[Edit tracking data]
§ §
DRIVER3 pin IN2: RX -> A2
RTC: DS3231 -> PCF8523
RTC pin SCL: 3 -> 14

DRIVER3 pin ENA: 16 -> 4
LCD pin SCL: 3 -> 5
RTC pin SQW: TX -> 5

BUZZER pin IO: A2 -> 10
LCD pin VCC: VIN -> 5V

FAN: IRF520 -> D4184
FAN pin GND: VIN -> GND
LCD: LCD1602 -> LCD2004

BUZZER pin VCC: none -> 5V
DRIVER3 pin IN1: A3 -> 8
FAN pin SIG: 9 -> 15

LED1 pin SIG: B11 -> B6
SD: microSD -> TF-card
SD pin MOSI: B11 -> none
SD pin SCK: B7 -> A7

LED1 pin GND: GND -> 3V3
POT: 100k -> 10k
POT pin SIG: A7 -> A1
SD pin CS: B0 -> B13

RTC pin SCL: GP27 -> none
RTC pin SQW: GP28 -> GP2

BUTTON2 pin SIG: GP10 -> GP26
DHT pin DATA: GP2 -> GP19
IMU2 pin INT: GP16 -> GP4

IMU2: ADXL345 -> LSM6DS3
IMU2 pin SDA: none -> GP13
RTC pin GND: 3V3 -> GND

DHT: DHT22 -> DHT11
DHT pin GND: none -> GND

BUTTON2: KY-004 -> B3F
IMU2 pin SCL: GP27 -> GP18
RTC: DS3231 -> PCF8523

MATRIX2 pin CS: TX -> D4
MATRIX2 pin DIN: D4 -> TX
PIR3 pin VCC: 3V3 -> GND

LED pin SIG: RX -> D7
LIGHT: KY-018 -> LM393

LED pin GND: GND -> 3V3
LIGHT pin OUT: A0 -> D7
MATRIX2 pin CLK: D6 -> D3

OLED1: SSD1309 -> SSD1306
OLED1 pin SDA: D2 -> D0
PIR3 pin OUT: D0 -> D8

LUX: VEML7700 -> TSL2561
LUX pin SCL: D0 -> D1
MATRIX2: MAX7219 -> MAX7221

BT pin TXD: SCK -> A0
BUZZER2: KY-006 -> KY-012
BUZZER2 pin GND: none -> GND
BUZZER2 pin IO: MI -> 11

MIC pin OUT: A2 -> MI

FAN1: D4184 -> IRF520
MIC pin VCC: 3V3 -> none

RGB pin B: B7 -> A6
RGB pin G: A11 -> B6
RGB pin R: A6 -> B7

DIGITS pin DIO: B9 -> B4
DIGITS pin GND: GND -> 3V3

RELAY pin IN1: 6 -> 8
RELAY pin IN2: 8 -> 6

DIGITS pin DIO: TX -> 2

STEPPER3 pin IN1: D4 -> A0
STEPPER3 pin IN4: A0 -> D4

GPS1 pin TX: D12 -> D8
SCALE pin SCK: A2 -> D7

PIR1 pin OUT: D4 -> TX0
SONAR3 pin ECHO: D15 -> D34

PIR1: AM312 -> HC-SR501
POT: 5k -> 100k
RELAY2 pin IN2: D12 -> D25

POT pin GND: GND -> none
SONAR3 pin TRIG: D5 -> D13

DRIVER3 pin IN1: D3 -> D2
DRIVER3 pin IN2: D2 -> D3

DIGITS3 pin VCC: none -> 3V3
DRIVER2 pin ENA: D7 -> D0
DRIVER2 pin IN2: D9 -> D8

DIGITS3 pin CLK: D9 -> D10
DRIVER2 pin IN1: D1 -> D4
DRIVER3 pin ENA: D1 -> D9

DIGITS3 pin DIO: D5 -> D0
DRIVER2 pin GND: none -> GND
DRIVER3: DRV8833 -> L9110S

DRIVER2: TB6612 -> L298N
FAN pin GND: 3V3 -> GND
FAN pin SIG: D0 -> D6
§ §
◆ **WORK TO BE COMPLETED**: Search the records for the string "LIGHT" and report each line that has it.

◆ **EXERCISE RESPONSE**:
LIGHT: KY-018 -> LM393
LIGHT pin OUT: A0 -> D7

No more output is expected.